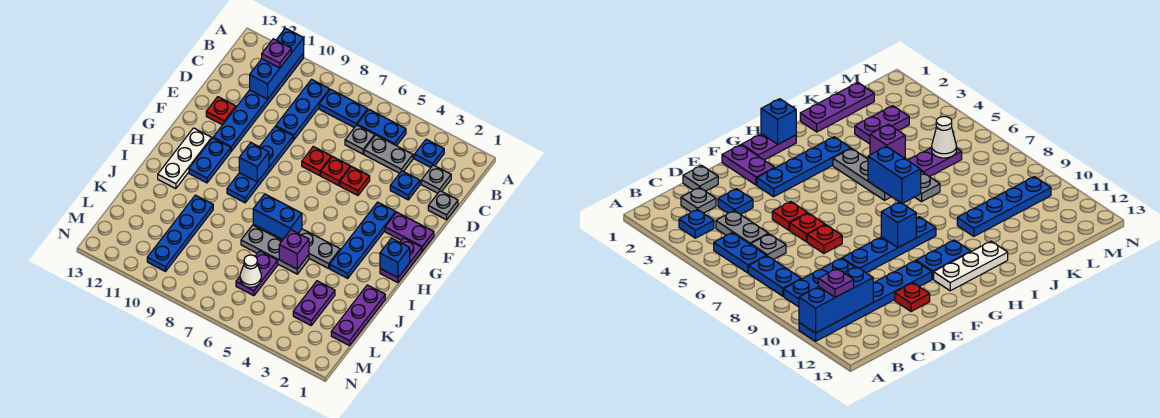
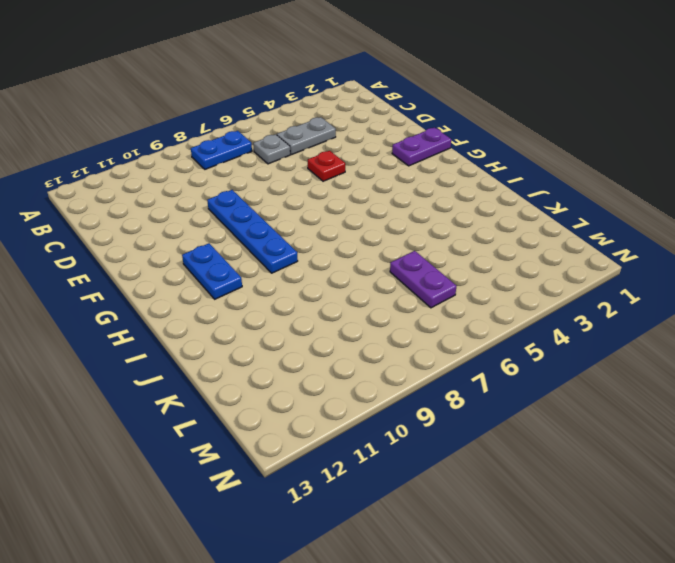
none -> blue plate A11:F11 level 1
none -> blue plate B3 level 1
none -> blue plate B5:B6 level 1
none -> blue plate B9:D9 level 1

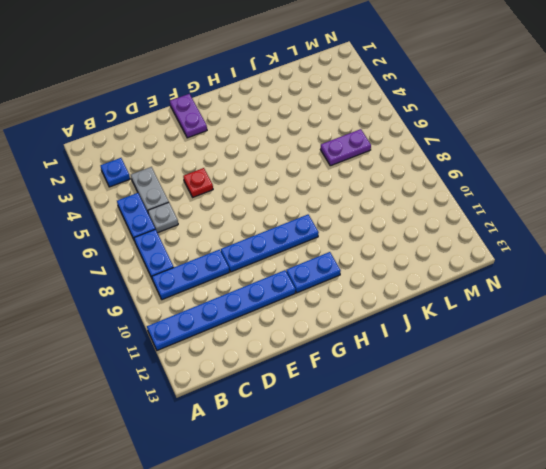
none -> grey plate C2 level 1
none -> grey plate D1 level 1
none -> blue plate D3 level 1
none -> red plate E6 level 1

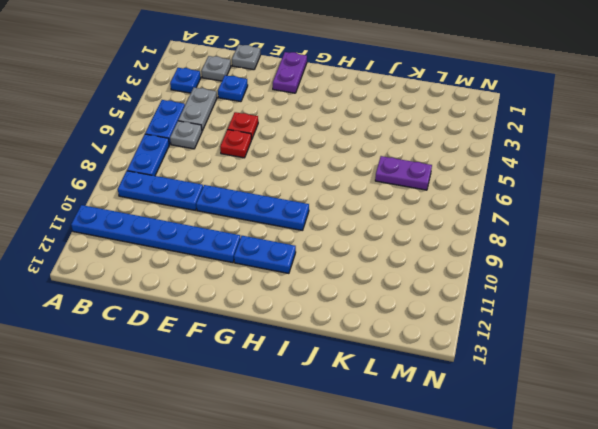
none -> red plate E7 level 1
none -> red plate E12 level 1
none -> blue plate F3:I3 level 1
none -> purple plate G1:H1 level 1

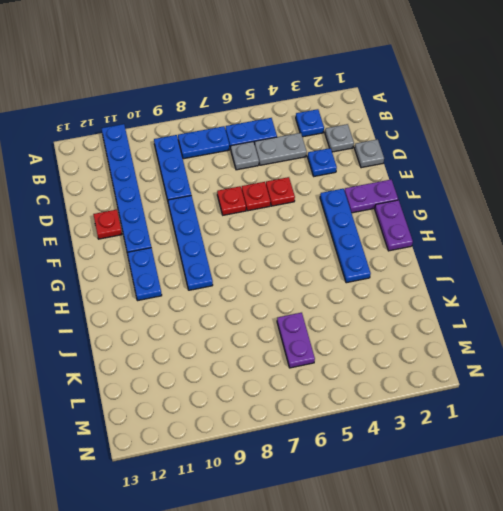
none -> white plate G12:I12 level 1
none -> grey plate I4:I6 level 1
none -> purple plate J1:L1 level 1
none -> grey plate J5:J7 level 1

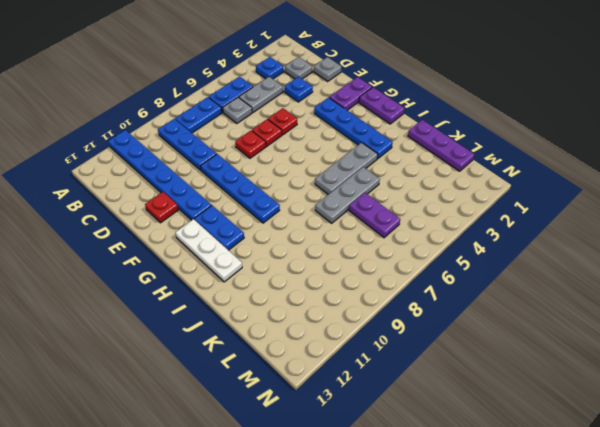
none -> blue plate J10:M10 level 1
none -> purple plate K3:L3 level 1
none -> blue brick A11:C11 level 2
none -> blue brick G9 level 2

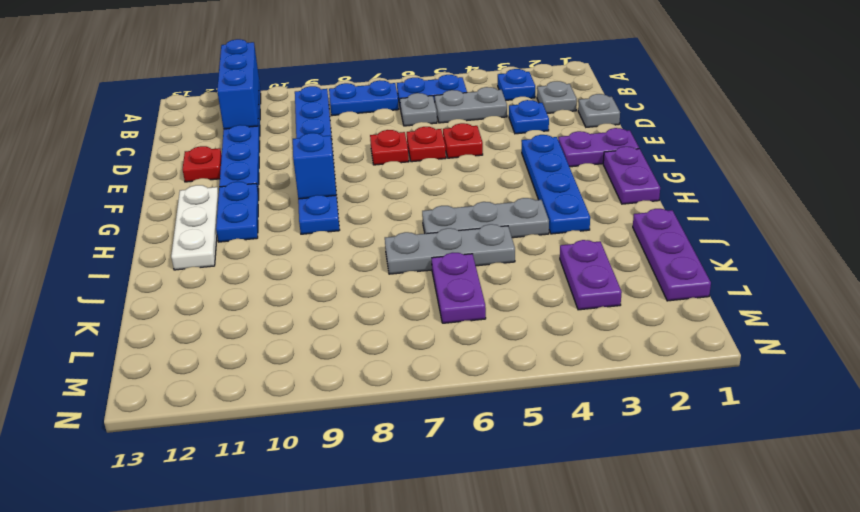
none -> blue plate J10:M10 level 1
none -> blue brick H1 level 2
none -> blue brick I6:I7 level 2
none -> purple brick J5 level 2

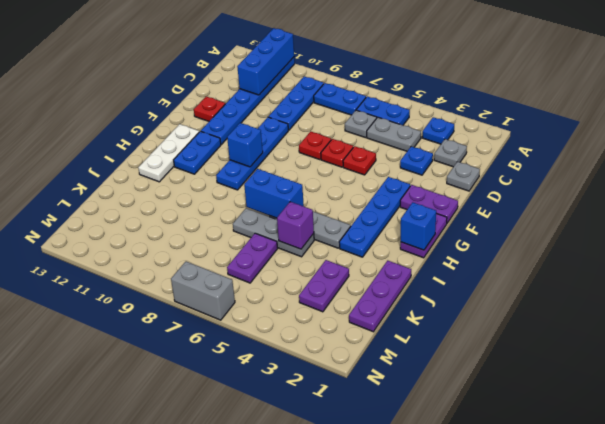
grey brick N6:N7 level 1 -> none
none -> blue plate J10:M10 level 1
none -> white cone L6 level 2
none -> purple plate B11 level 3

────────────────────────────────────────

- Problem to work on -
How many of the lines above hold the word "purple"? Give only that number.

- Answer section -
5